PROVIDED DATA: Begin
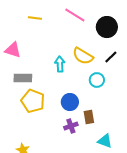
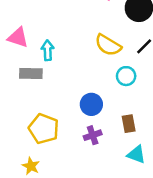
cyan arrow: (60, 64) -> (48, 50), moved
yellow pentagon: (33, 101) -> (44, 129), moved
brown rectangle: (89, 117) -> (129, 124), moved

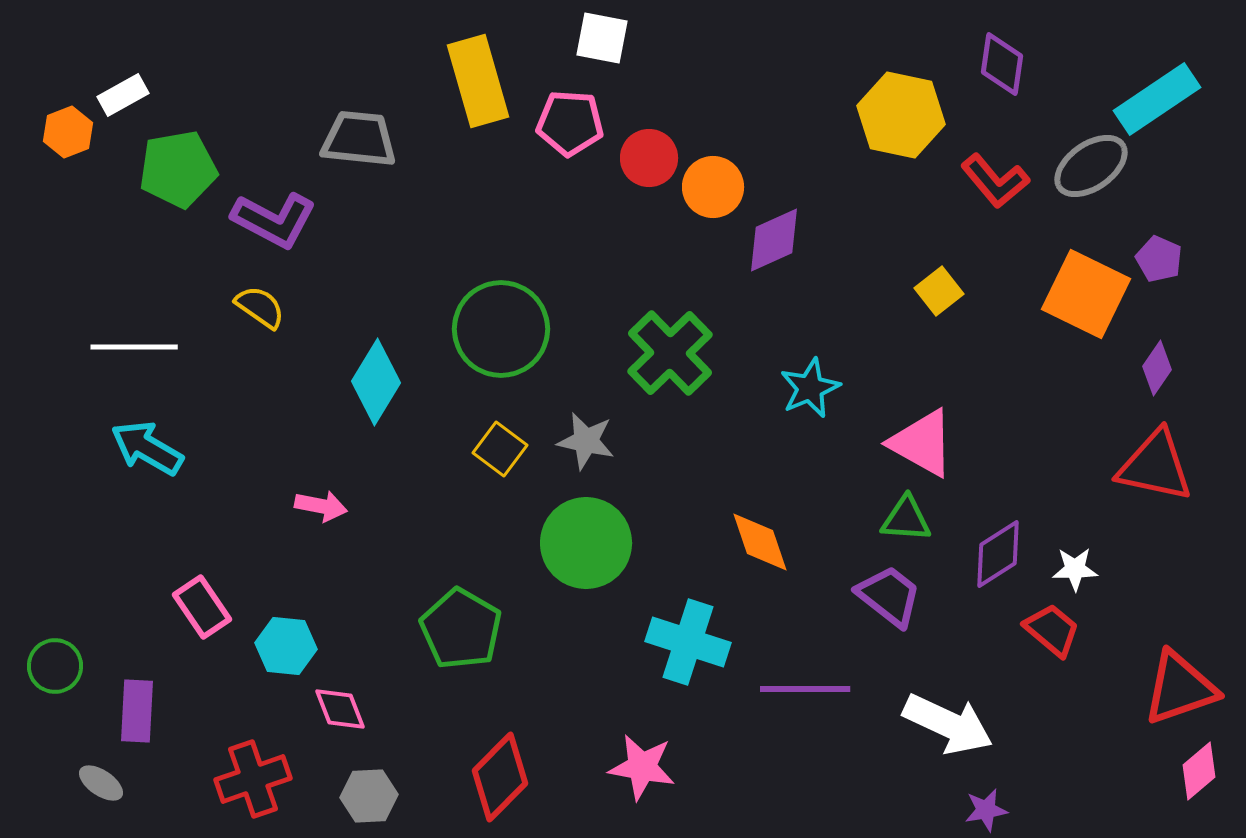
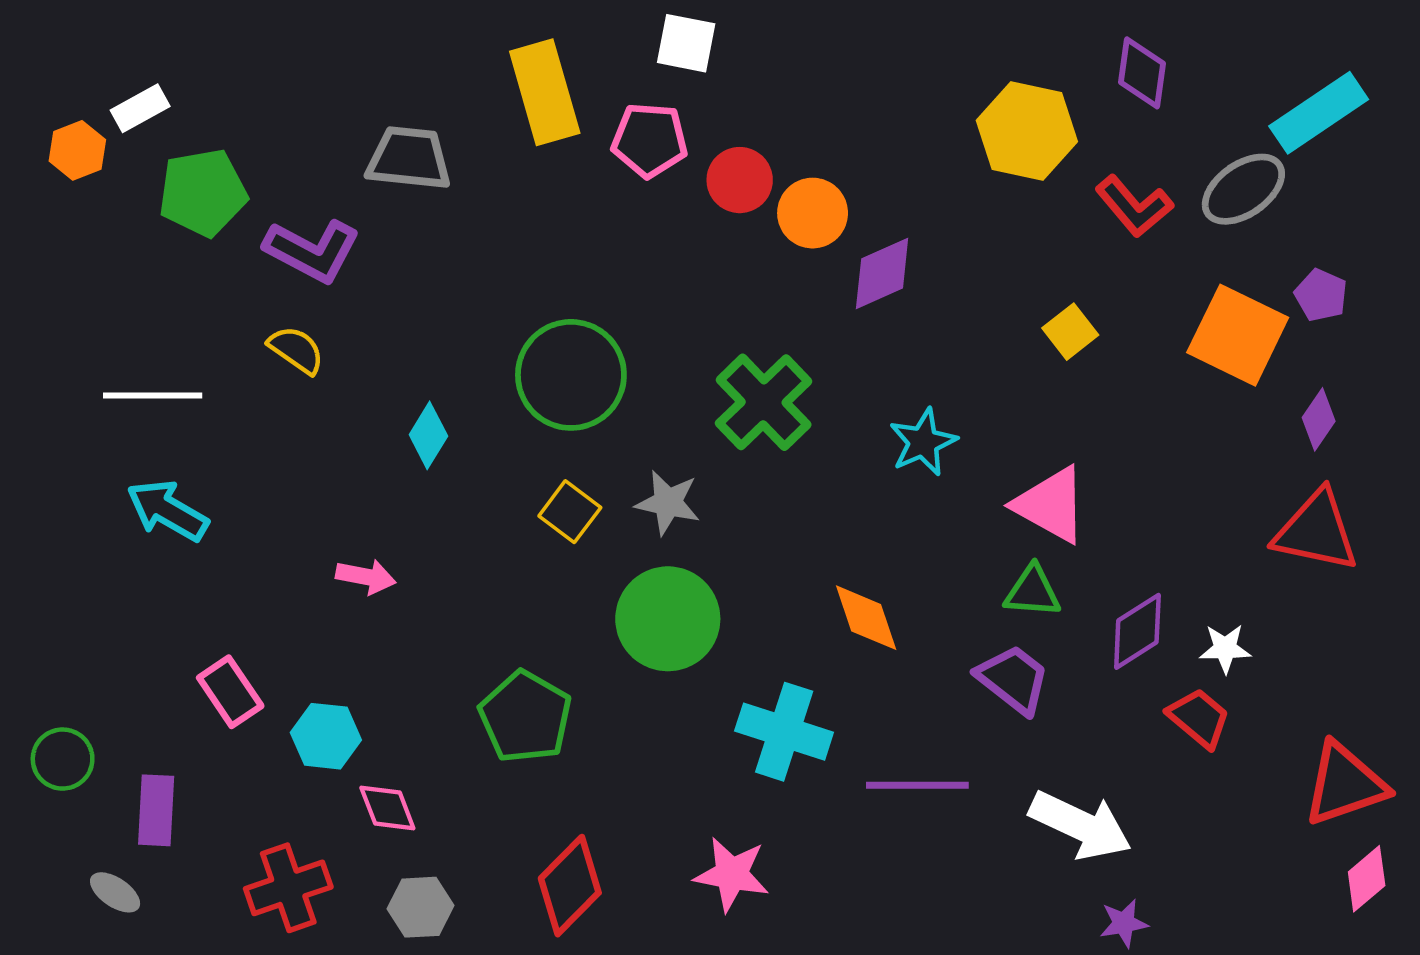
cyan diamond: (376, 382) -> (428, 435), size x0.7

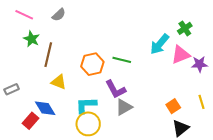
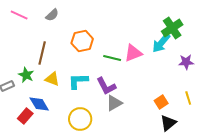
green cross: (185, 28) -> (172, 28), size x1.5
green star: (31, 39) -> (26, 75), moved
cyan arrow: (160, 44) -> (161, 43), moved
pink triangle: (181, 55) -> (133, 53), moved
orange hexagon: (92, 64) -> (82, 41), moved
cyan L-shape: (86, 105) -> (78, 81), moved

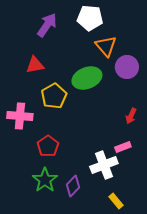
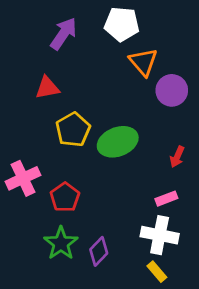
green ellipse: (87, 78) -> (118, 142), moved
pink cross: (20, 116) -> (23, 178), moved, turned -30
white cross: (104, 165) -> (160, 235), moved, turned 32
PROVIDED DATA: End
- GOAL OF THE EXERCISE -
The answer must be every line of the listing that holds the word "green".

- ANSWER FOR THE TASK -
green cross: (185, 28) -> (172, 28), size x1.5
green star: (31, 39) -> (26, 75), moved
green ellipse: (87, 78) -> (118, 142), moved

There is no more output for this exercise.